■ WORK REQUEST:
Beginning with the line that holds "grey phone [441,403,512,508]", copy each line to the end of the records exactly, except the pictures.
** EXCERPTED DATA follows **
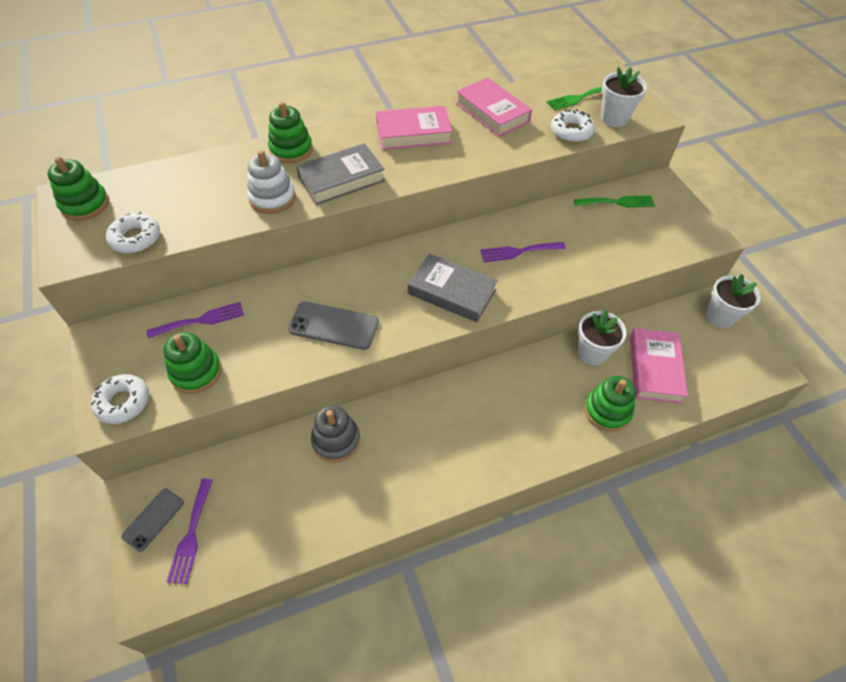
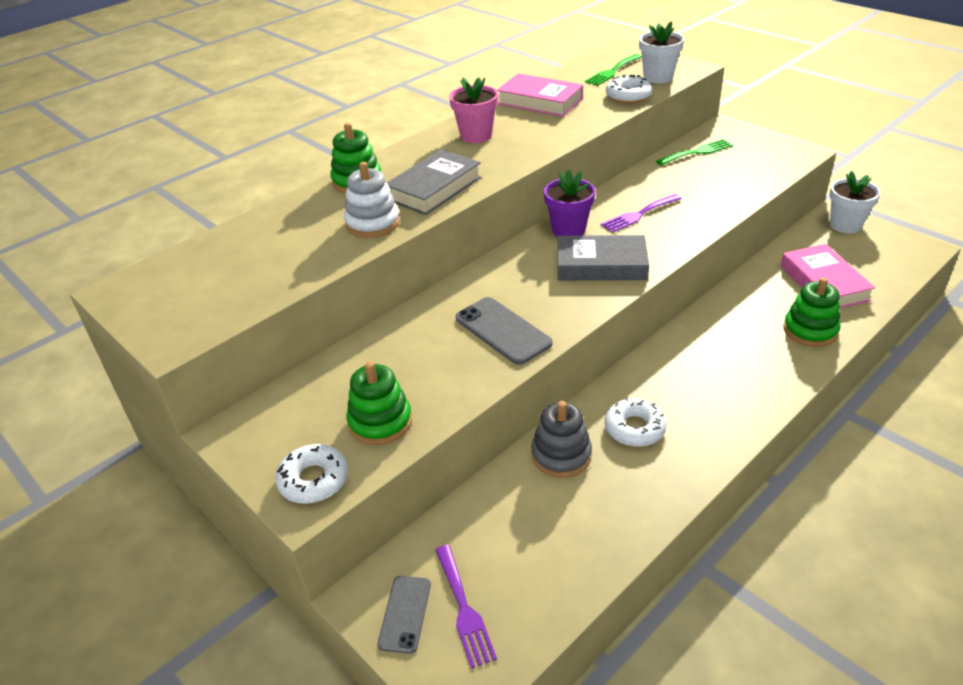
camera: 20 degrees left, 15 degrees down
green stacking toy [48,156,109,221] -> none
white donut [106,212,160,254] -> white donut moved to [605,397,667,447]
purple fork [147,302,244,338] -> none
grey phone [288,302,379,350] -> grey phone turned 60 degrees clockwise [456,297,553,365]
pink book [376,106,452,150] -> pink flower pot [449,78,498,143]
white flower pot [578,310,627,365] -> none
none -> purple flower pot [544,169,595,237]

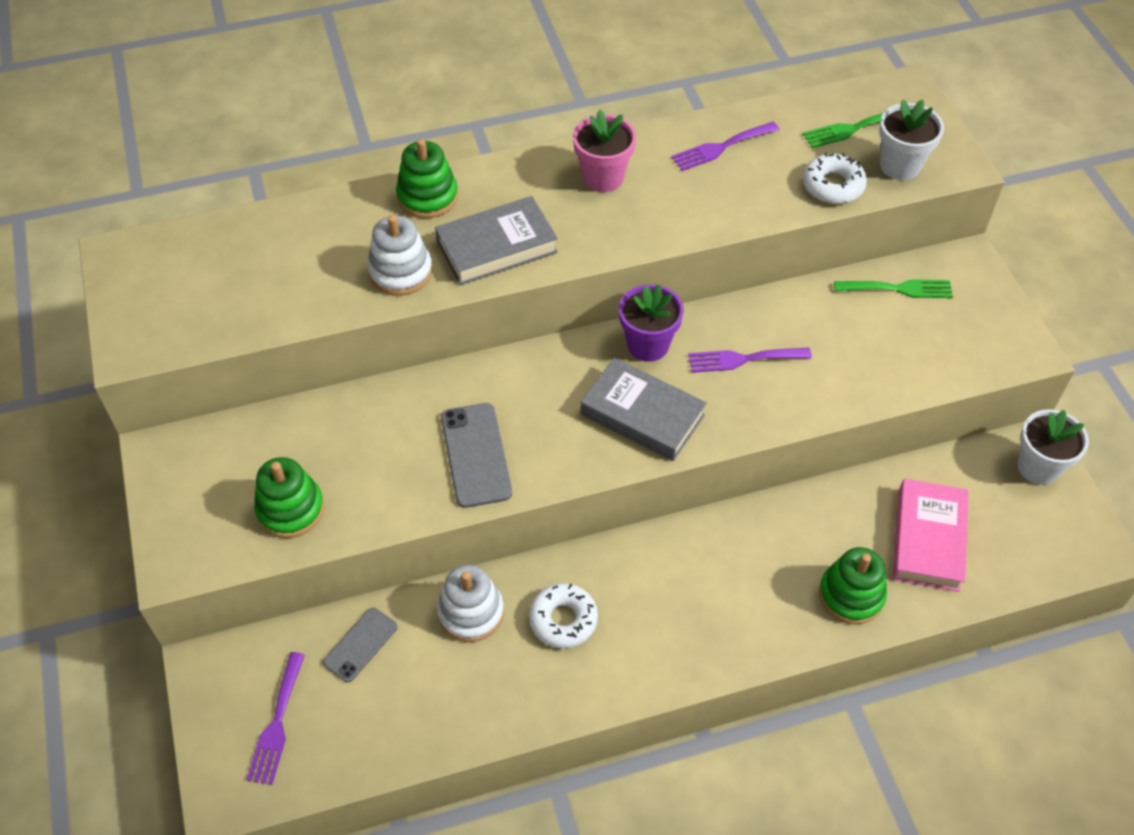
camera: 25 degrees right, 15 degrees up
white donut [275,444,348,504] -> none
grey phone [378,576,431,654] -> grey phone moved to [323,608,398,682]
pink book [497,73,583,117] -> purple fork [671,122,779,171]
grey stacking toy [531,401,592,478] -> white stacking toy [437,565,504,642]

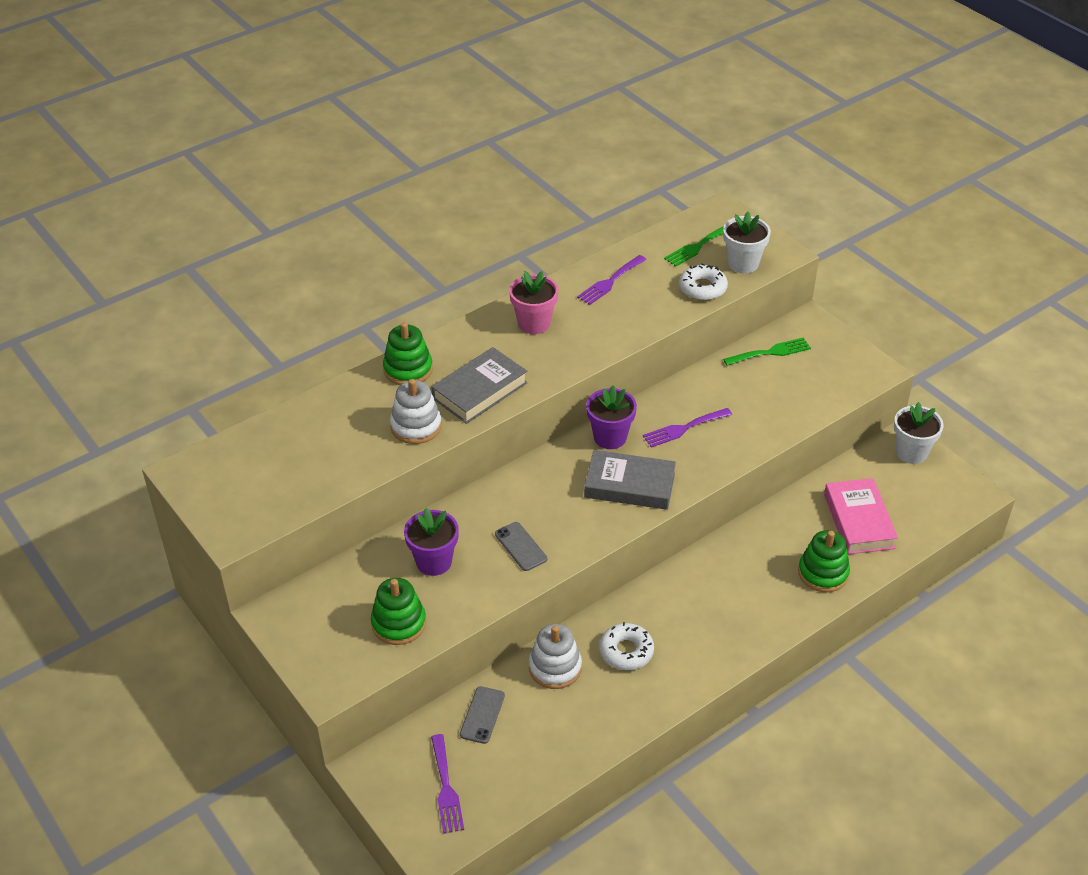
camera: 20 degrees left, 10 degrees down
grey phone [441,403,512,508] -> grey phone [495,522,547,571], size x0.65
none -> purple flower pot [404,508,459,576]

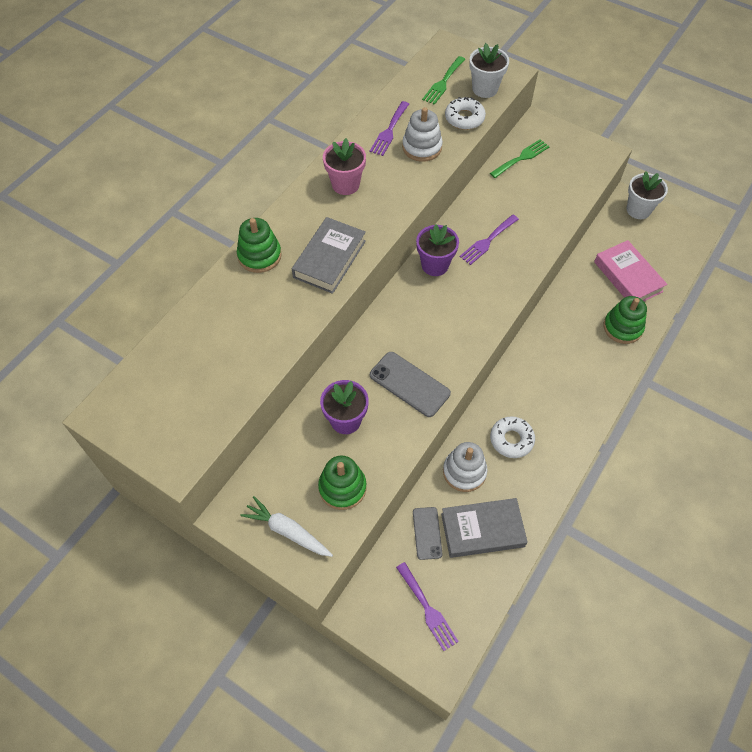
camera: 20 degrees left, 15 degrees up
white stacking toy [390,379,442,444] -> white stacking toy moved to [402,107,443,162]
grey phone [495,522,547,571] -> grey phone [370,352,451,417], size x1.54
grey book [584,450,676,510] -> grey book moved to [441,498,528,558]
none -> white carrot [240,496,333,557]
** End of EXCERPTED DATA **
■ OUTPUT FOR THIS TASK:
grey phone [441,403,512,508] -> grey phone [495,522,547,571], size x0.65
none -> purple flower pot [404,508,459,576]

camera: 20 degrees left, 15 degrees up
white stacking toy [390,379,442,444] -> white stacking toy moved to [402,107,443,162]
grey phone [495,522,547,571] -> grey phone [370,352,451,417], size x1.54
grey book [584,450,676,510] -> grey book moved to [441,498,528,558]
none -> white carrot [240,496,333,557]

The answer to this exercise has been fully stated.